» **The problem**:
Your response must be an exact transcription of the lines from the one containing "(307, 425) = (154, 188): turquoise" through the final line of the data.

-------- Dataset extract

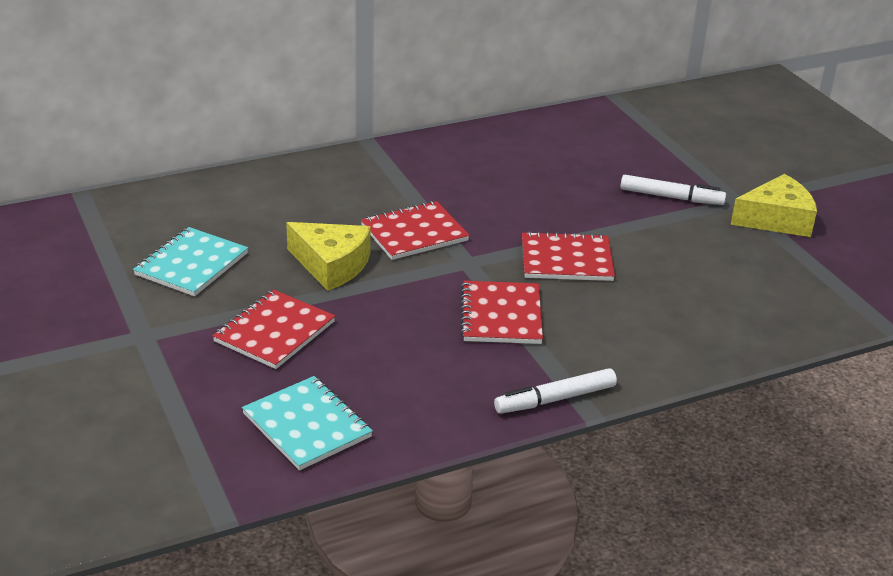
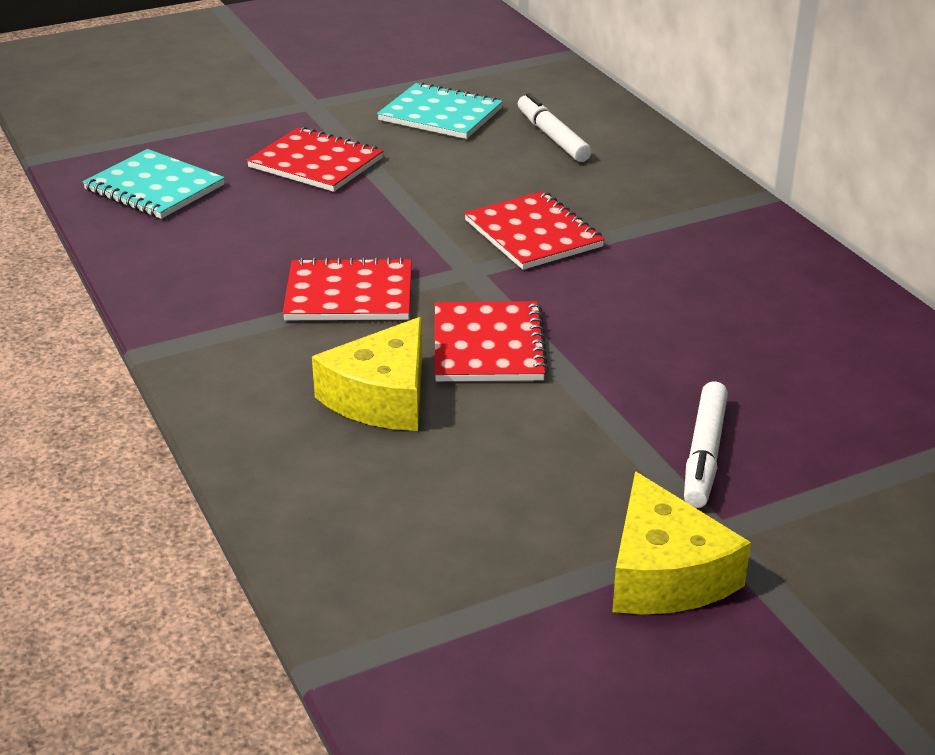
camera: 90 degrees right, 0 degrees up
(307, 425) = (154, 188): turquoise notebook -> turquoise notebook turned 75 degrees clockwise
(331, 265) = (449, 186): yellow cheese -> yellow cheese (381, 397)
(555, 399) = (172, 329): white marker -> white marker (552, 137)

----------------

» **Response below**:
(307, 425) = (154, 188): turquoise notebook -> turquoise notebook turned 75 degrees clockwise
(331, 265) = (449, 186): yellow cheese -> yellow cheese (381, 397)
(555, 399) = (172, 329): white marker -> white marker (552, 137)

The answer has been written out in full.